▶ [Directions]: Return every line of the records below that contains the word "italic".

▶ [Stored data]:
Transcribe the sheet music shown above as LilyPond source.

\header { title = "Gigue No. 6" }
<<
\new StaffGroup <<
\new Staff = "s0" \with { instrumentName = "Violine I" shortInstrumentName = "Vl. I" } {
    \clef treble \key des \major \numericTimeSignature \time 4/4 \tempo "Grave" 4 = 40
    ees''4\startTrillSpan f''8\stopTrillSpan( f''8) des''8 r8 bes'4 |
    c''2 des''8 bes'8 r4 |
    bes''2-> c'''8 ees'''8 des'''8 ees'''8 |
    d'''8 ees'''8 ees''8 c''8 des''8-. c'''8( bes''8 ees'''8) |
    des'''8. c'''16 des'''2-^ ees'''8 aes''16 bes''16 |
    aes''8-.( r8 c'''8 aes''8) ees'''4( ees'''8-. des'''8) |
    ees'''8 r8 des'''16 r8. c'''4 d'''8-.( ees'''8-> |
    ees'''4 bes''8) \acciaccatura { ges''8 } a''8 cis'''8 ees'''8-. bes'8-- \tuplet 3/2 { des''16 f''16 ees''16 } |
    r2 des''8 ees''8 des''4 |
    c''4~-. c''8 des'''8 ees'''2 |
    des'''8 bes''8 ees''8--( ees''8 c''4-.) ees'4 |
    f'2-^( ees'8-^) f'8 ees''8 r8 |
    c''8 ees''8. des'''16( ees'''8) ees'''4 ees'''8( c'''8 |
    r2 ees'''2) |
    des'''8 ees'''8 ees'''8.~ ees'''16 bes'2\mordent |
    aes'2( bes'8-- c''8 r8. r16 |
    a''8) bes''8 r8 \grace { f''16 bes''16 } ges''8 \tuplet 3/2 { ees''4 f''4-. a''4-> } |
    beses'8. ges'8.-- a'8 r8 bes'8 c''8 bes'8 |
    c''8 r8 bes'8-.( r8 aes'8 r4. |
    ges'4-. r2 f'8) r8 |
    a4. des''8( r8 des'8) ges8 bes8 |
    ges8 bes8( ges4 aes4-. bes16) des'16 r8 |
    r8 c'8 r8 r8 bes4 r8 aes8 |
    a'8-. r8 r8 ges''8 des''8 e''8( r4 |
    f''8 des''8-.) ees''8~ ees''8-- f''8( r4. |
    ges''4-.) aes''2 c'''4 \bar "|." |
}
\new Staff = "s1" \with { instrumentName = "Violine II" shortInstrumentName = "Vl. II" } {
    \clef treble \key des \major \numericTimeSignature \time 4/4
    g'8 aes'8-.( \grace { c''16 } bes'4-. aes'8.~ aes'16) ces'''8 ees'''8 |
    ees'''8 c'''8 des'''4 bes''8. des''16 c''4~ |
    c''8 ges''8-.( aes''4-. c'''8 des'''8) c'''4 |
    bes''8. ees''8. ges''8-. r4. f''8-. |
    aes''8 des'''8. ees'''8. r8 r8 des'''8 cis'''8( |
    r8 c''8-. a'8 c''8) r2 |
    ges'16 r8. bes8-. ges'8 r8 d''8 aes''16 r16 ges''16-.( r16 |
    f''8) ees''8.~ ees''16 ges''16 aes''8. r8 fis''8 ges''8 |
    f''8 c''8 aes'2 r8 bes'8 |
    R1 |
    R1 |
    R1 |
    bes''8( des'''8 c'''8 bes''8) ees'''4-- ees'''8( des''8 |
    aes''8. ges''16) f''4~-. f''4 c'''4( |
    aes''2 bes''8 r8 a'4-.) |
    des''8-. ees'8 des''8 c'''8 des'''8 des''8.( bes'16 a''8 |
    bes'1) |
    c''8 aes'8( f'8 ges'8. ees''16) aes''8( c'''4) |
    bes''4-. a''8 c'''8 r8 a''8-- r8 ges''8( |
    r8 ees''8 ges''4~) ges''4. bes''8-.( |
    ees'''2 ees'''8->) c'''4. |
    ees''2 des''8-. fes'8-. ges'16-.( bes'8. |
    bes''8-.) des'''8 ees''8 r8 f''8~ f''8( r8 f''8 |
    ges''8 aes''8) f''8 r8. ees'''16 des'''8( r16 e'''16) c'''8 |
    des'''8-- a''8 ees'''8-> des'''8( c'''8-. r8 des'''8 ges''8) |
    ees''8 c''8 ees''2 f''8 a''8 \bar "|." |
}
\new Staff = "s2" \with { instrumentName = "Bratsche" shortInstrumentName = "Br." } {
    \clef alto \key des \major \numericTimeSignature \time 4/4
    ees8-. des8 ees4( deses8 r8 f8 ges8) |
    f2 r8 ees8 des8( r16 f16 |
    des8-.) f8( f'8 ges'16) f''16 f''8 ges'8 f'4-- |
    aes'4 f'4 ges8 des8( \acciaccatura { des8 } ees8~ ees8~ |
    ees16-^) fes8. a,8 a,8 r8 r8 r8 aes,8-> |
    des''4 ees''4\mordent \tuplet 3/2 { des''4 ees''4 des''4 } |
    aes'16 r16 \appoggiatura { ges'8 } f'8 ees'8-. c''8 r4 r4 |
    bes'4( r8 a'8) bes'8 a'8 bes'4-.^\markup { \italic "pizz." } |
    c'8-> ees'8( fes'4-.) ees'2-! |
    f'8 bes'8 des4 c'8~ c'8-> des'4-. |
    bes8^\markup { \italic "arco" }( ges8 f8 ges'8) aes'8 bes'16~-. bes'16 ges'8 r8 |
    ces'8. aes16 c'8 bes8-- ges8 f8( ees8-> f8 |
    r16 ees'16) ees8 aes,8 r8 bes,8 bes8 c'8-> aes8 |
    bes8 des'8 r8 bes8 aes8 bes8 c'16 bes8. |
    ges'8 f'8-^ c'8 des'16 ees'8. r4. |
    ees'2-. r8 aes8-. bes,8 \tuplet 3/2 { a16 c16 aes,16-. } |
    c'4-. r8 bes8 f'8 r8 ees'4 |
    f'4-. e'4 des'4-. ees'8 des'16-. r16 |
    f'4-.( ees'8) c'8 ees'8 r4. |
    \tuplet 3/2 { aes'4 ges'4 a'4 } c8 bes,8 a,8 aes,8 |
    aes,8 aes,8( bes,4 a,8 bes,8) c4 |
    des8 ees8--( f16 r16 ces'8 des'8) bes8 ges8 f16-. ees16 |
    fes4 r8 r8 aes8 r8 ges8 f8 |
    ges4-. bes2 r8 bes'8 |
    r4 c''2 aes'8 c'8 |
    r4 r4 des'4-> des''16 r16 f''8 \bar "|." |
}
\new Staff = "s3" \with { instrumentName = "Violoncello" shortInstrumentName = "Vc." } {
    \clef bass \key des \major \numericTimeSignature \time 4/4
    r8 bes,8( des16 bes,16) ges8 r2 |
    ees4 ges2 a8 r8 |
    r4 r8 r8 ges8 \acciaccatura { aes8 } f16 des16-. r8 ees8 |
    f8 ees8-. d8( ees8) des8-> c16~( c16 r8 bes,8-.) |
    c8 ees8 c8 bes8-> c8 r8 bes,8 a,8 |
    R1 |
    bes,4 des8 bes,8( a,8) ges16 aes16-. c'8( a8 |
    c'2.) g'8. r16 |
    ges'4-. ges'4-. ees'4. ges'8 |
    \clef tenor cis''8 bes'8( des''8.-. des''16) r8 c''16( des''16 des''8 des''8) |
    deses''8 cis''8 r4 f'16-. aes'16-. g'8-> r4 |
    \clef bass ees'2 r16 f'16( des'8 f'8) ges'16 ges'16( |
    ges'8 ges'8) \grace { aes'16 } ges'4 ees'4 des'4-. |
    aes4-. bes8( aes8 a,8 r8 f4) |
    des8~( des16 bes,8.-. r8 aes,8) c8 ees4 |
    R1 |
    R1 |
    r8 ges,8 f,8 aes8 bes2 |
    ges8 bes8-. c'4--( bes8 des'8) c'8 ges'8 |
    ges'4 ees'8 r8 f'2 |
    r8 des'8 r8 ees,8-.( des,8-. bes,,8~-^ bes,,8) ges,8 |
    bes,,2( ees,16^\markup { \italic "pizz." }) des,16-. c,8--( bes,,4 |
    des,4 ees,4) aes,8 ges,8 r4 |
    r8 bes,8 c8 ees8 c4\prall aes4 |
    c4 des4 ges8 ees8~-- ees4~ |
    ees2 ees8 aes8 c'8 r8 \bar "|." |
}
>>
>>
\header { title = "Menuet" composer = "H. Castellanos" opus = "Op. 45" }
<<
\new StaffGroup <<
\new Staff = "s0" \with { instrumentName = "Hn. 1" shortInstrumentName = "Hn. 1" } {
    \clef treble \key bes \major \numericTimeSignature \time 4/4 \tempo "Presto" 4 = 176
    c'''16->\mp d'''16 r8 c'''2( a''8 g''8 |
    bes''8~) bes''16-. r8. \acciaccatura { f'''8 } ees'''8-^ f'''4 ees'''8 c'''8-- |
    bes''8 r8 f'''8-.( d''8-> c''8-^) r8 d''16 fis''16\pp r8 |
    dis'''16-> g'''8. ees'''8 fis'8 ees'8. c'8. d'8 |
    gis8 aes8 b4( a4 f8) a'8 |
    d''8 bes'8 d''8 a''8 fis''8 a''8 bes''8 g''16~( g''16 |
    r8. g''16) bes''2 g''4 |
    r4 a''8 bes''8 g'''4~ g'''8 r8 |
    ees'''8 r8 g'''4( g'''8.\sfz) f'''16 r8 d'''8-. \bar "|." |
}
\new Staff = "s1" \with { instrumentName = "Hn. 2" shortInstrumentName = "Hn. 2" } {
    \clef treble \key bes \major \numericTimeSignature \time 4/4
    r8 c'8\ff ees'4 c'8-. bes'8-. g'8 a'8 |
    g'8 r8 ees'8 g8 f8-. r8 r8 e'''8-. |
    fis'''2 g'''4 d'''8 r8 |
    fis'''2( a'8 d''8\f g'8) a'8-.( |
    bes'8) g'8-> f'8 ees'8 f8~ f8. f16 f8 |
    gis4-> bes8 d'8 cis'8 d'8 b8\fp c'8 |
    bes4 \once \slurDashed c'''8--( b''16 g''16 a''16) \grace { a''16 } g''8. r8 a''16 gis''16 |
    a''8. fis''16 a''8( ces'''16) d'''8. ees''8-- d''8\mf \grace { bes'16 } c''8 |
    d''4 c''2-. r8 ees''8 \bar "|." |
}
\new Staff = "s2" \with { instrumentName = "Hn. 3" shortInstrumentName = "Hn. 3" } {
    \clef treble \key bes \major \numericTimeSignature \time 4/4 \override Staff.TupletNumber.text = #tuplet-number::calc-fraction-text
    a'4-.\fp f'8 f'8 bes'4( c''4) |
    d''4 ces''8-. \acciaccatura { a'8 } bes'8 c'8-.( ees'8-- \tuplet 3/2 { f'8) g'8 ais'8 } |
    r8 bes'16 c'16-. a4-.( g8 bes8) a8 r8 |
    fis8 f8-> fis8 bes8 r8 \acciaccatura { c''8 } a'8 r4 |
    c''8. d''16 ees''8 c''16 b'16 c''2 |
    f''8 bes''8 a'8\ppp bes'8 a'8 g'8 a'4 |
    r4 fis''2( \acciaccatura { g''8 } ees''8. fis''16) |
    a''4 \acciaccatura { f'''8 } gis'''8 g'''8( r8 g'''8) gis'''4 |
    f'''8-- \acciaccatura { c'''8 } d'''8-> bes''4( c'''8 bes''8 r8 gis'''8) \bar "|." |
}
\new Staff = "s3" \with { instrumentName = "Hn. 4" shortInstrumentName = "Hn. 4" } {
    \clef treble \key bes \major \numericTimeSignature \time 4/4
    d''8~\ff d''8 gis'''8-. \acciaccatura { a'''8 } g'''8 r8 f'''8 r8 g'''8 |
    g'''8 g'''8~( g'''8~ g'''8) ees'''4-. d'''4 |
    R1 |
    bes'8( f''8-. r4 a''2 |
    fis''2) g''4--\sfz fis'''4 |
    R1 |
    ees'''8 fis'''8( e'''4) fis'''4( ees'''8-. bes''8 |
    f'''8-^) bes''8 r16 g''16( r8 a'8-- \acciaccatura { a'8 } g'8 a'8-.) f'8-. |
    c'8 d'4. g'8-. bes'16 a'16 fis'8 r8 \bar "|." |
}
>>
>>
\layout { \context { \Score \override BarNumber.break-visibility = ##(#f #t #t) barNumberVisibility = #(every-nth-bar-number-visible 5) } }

▶ [Answer for the task]:
    bes'4( r8 a'8) bes'8 a'8 bes'4-.^\markup { \italic "pizz." } |
    bes8^\markup { \italic "arco" }( ges8 f8 ges'8) aes'8 bes'16~-. bes'16 ges'8 r8 |
    bes,,2( ees,16^\markup { \italic "pizz." }) des,16-. c,8--( bes,,4 |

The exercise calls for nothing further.